=== Task statement ===
Give only the number of lines in the following entries where "PROG" appears.

** Opening Records for the task block **

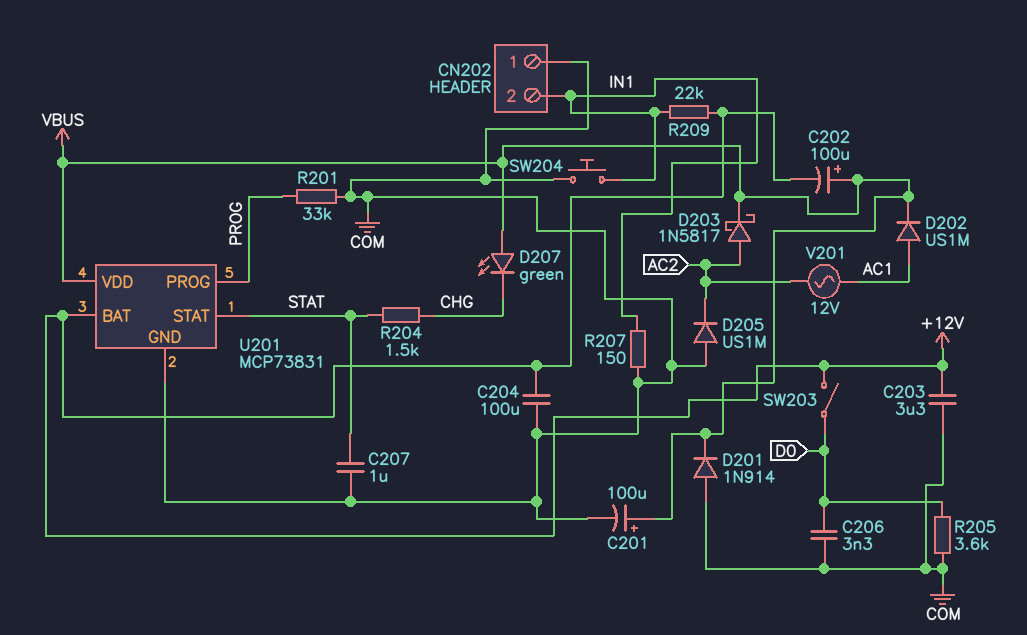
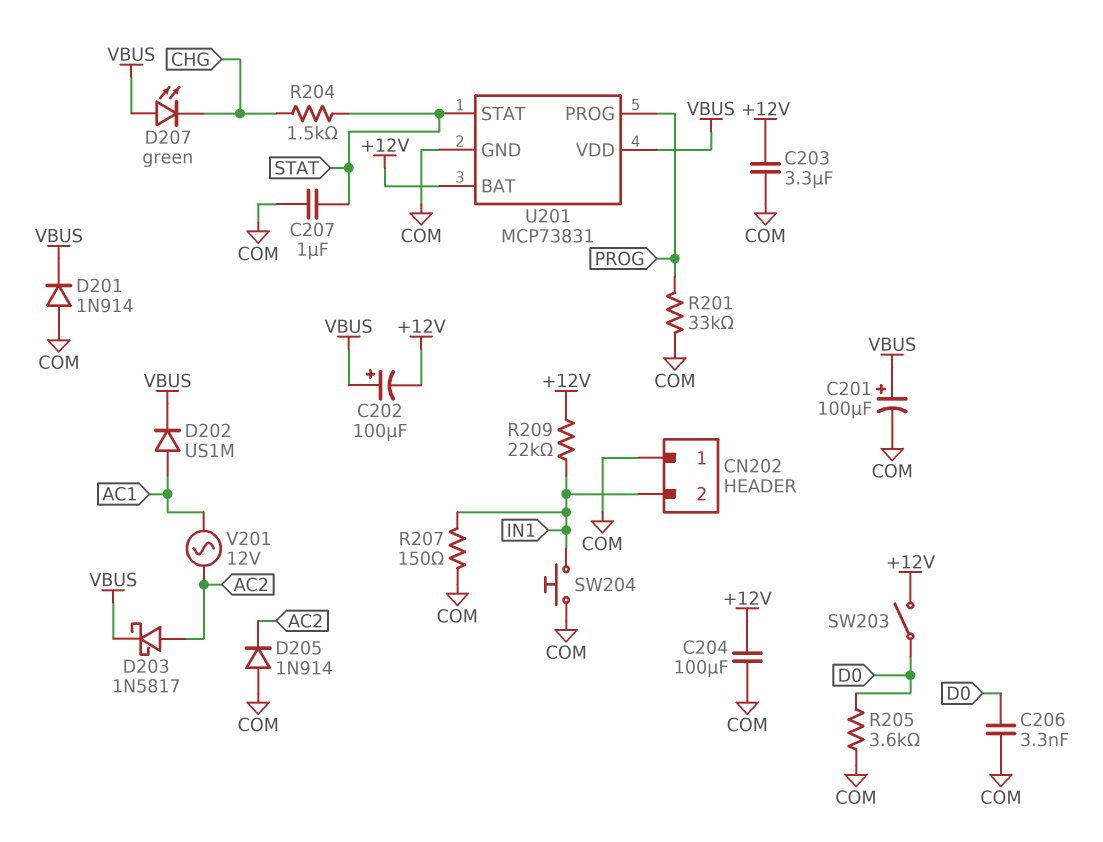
D205: diode US1M (A COM, K AC2) -> diode 1N914 (A COM, K AC2)

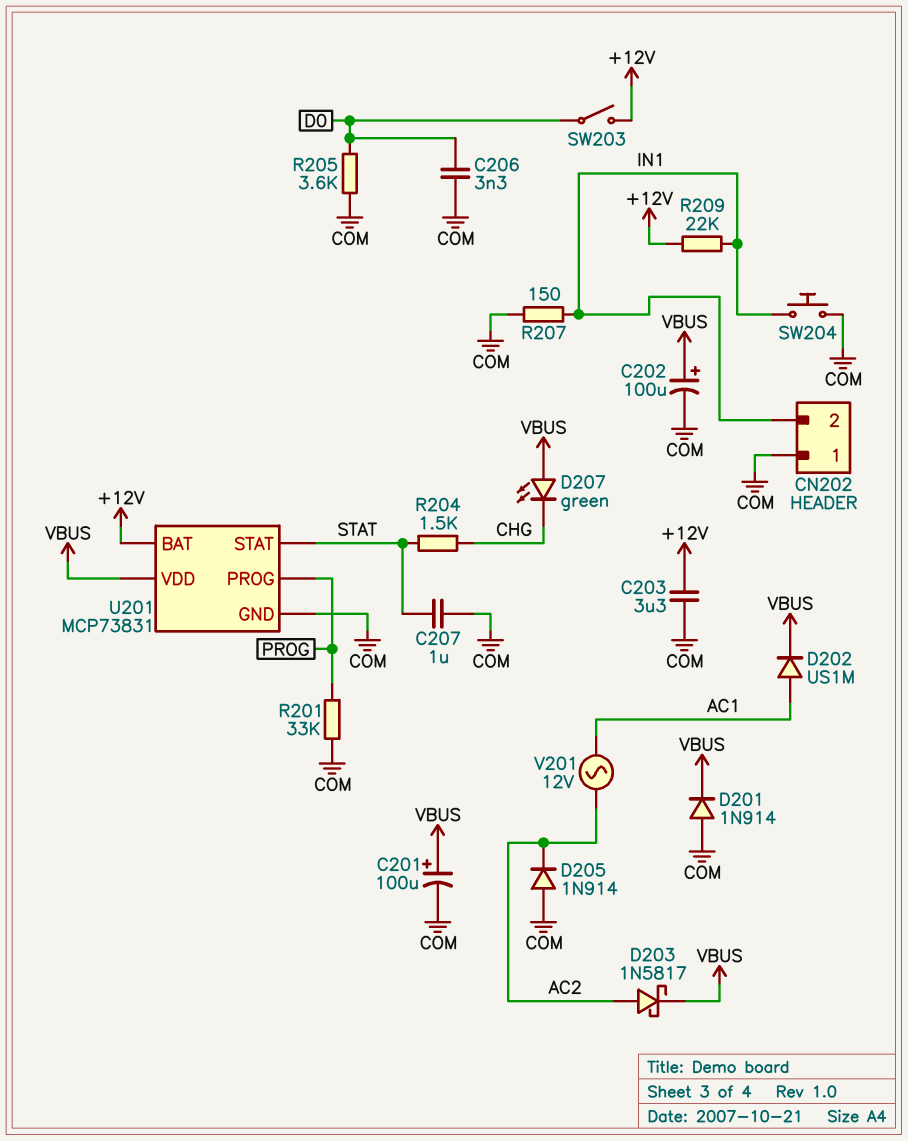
C202: 100uF (plus VBUS, minus +12V) -> 100uF (plus VBUS, minus COM)
C204: 100uF (+12V, COM) -> none

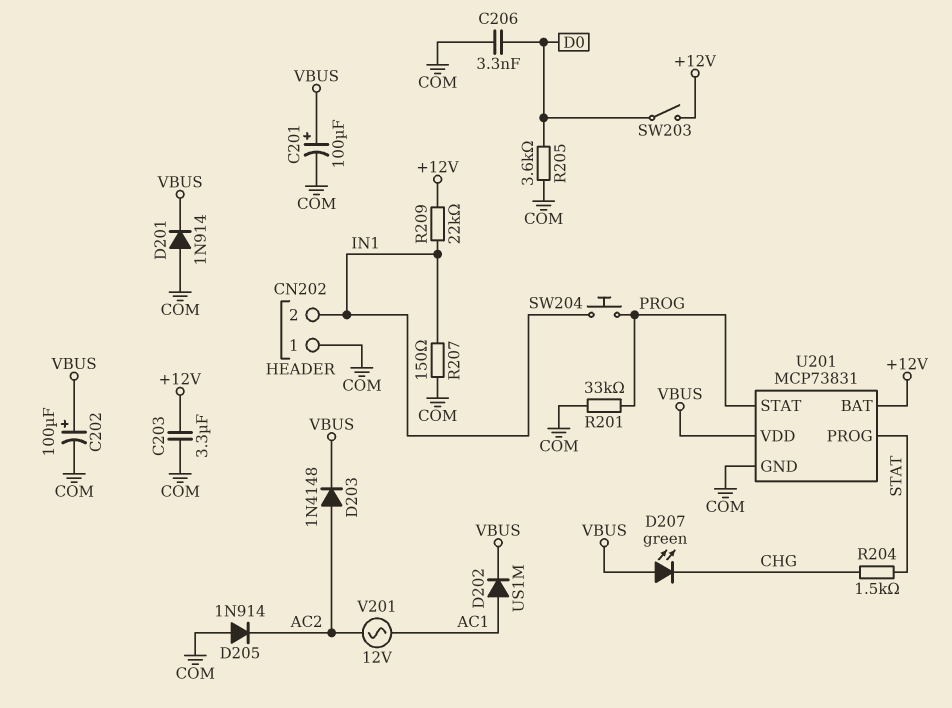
C207: 1uF (COM, STAT) -> none
D203: schottky 1N5817 (A AC2, K VBUS) -> diode 1N4148 (A AC2, K VBUS)
SW204: button (COM, IN1) -> button (IN1, PROG)
U201 pin PROG: PROG -> STAT
U201 pin STAT: STAT -> PROG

** Closing Records for the task block **

=== Answer to this exercise ===
3